Records supplied START

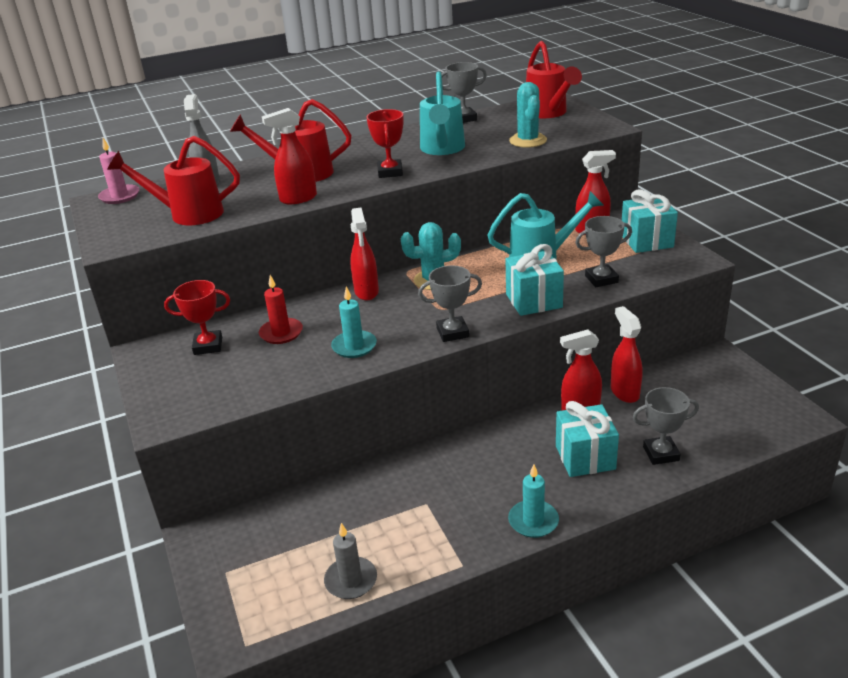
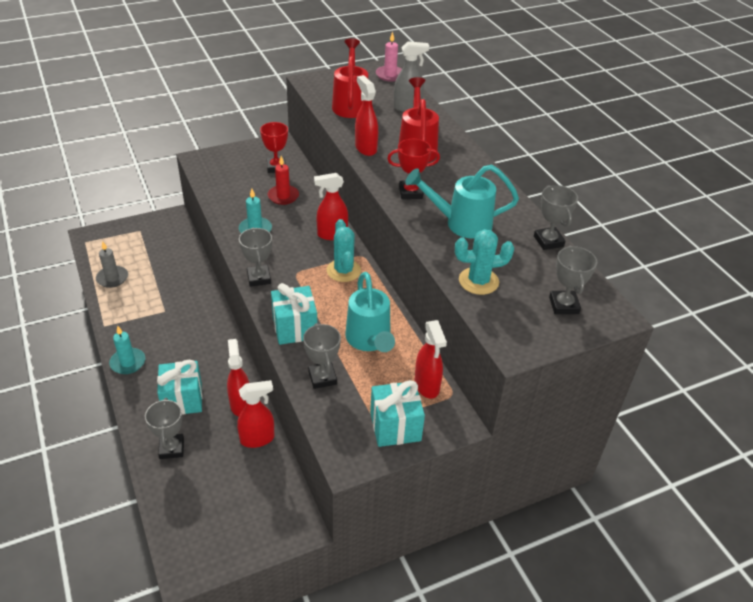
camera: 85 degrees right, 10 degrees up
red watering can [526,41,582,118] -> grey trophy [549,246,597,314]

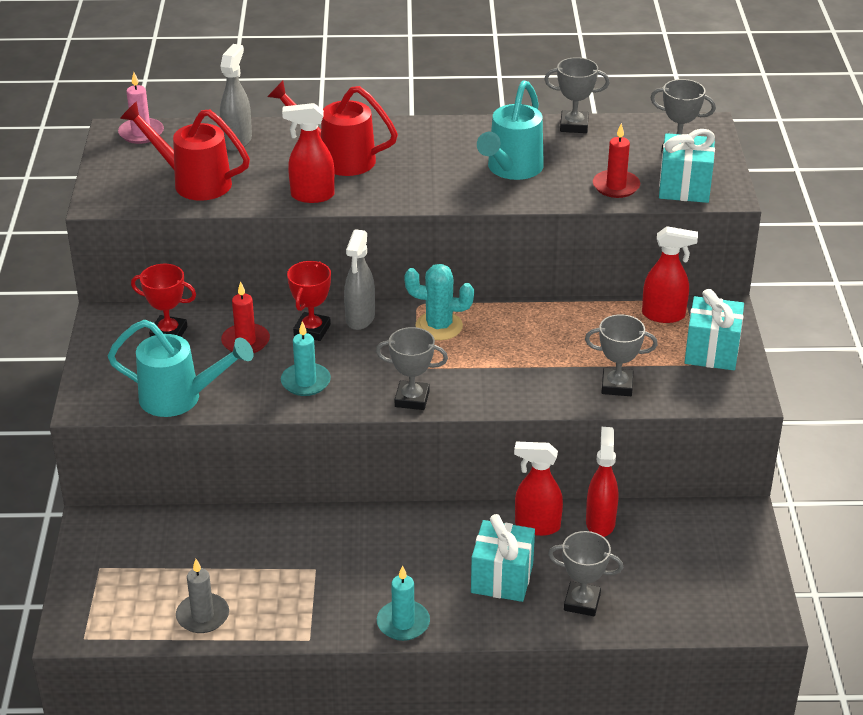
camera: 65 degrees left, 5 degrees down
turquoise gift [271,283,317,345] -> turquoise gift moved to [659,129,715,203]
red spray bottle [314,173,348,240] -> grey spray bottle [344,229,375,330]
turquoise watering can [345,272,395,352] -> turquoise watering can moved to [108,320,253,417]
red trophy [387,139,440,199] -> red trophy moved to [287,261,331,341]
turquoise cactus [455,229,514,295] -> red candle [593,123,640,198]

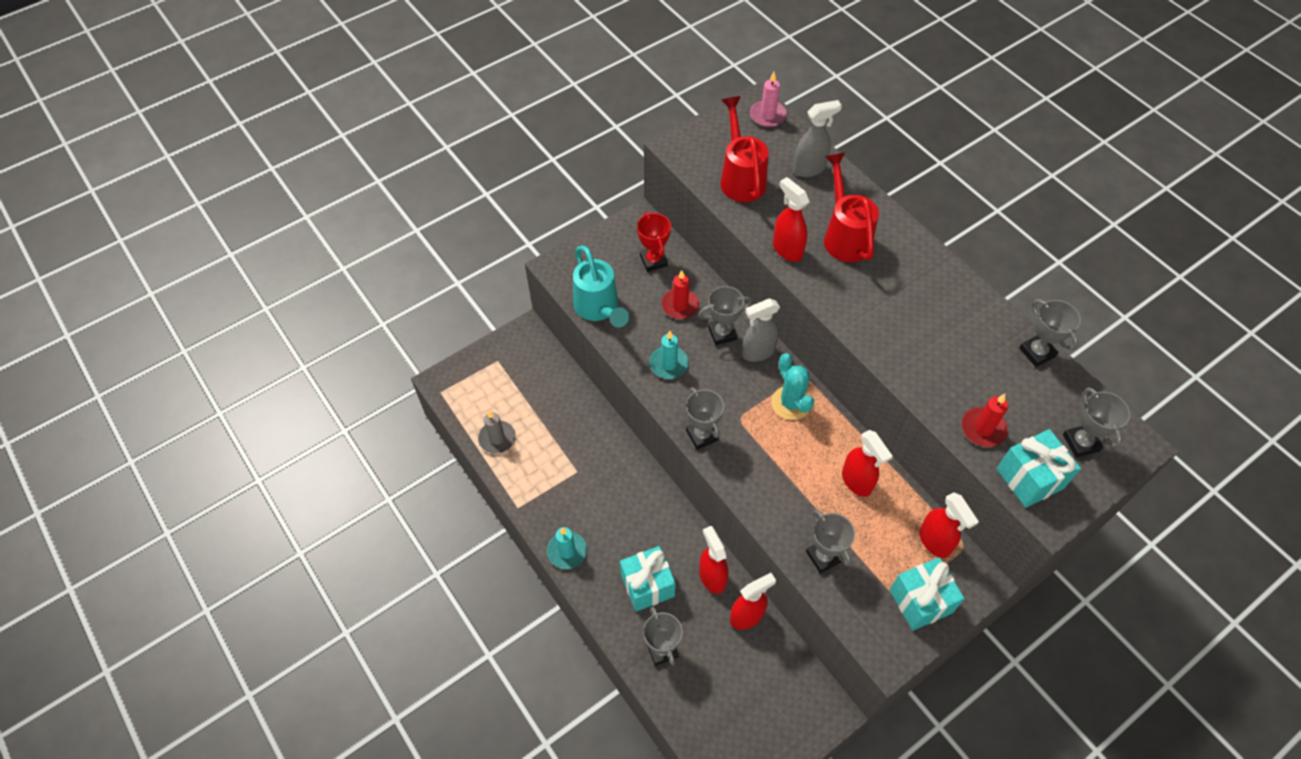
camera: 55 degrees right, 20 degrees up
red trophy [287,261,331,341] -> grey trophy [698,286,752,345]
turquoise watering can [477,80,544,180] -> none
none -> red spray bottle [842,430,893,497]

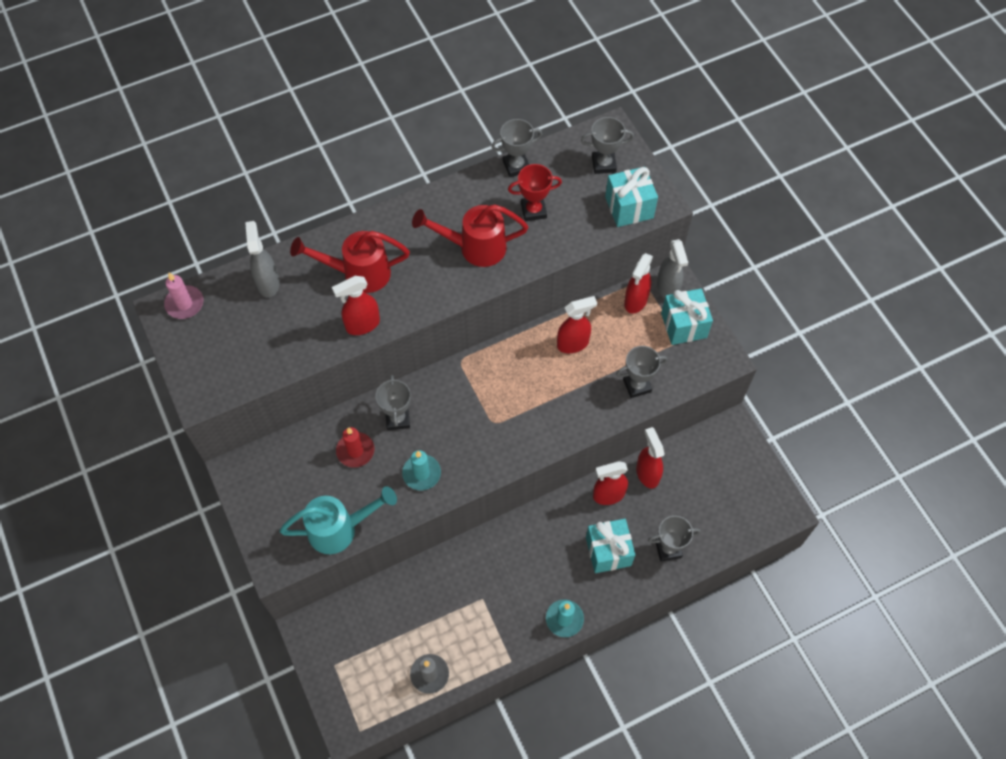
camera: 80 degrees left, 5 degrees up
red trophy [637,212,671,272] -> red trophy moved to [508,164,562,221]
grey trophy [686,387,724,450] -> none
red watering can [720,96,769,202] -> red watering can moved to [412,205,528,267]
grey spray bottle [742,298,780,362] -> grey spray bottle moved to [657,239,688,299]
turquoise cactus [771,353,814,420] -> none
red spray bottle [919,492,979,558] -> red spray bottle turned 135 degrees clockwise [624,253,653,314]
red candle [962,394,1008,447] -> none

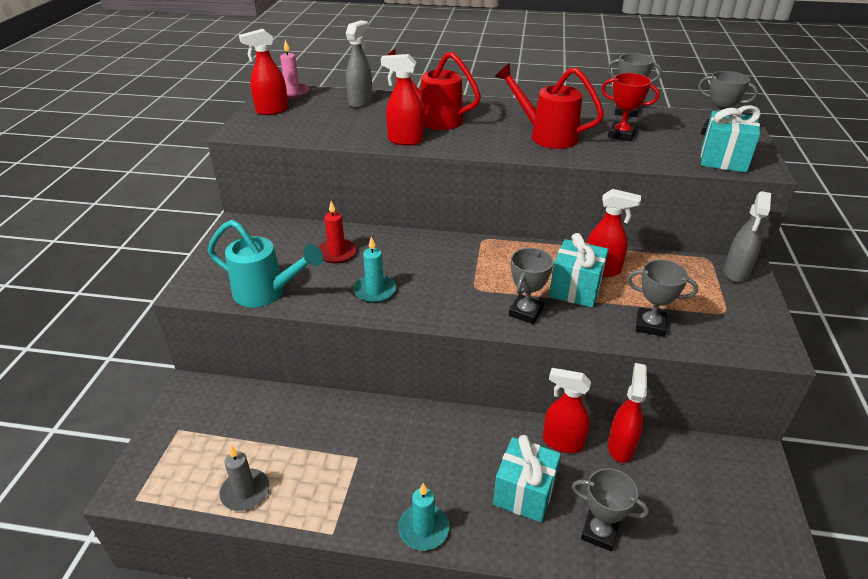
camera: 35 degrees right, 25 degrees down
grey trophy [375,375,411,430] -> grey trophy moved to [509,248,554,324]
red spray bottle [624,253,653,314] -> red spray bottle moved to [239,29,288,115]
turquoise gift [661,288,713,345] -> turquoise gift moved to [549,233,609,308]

Records supplied END
Records supplied START

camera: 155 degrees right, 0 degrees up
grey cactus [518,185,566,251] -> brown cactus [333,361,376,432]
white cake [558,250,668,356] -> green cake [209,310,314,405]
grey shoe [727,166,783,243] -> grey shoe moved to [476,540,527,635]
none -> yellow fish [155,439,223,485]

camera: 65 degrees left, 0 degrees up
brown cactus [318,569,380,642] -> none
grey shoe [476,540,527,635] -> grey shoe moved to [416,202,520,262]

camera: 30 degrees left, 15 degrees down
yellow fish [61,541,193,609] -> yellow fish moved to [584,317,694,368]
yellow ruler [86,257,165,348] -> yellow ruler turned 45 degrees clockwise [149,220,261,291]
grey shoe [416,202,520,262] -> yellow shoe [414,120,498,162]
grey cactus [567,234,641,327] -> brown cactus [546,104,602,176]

Records supplied END
Records supplied START

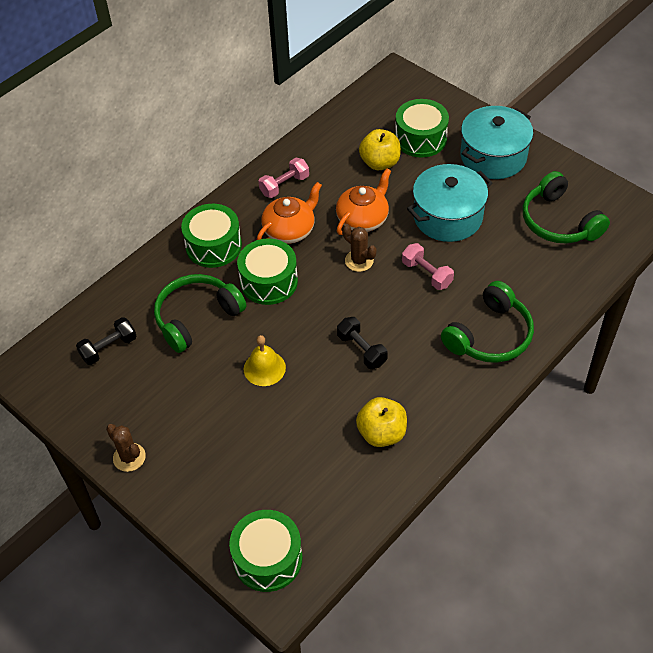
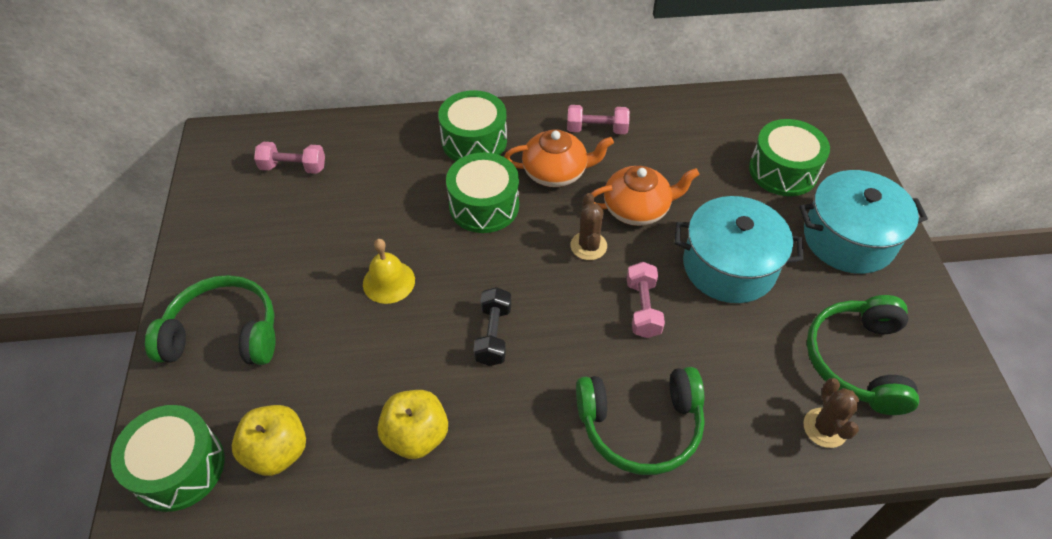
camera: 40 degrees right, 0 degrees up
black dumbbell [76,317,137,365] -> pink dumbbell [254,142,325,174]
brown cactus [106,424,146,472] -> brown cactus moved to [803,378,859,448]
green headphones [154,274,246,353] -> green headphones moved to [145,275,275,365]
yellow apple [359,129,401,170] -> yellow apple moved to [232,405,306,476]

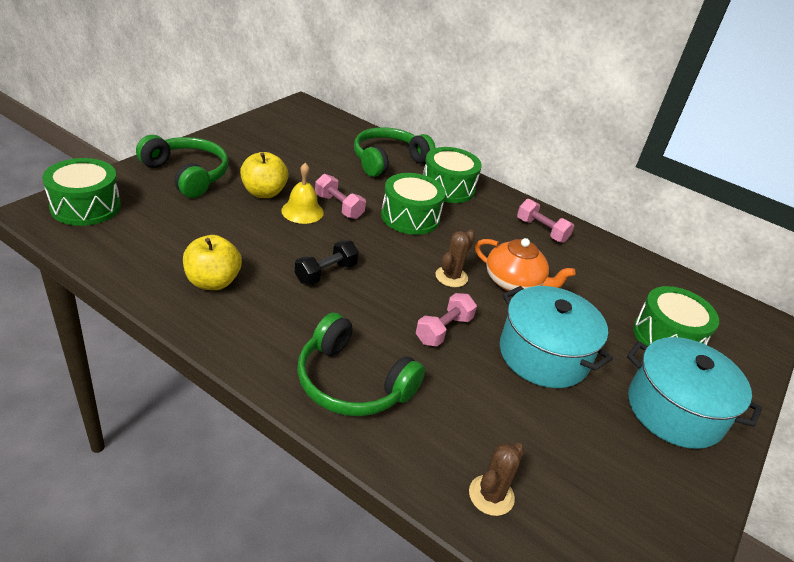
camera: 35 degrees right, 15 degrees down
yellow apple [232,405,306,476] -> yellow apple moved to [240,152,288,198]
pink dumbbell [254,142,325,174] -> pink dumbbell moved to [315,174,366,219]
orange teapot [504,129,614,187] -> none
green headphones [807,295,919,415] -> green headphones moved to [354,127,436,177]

Records supplied END

Look above and copy only the lines from the one holding "camera: 85 degrees right, 10 degrees up" to the one holding "red trophy [387,139,440,199]", both included, exactly, minus the pictures.

**Result:**
camera: 85 degrees right, 10 degrees up
red watering can [526,41,582,118] -> grey trophy [549,246,597,314]

camera: 65 degrees left, 5 degrees down
turquoise gift [271,283,317,345] -> turquoise gift moved to [659,129,715,203]
red spray bottle [314,173,348,240] -> grey spray bottle [344,229,375,330]
turquoise watering can [345,272,395,352] -> turquoise watering can moved to [108,320,253,417]
red trophy [387,139,440,199] -> red trophy moved to [287,261,331,341]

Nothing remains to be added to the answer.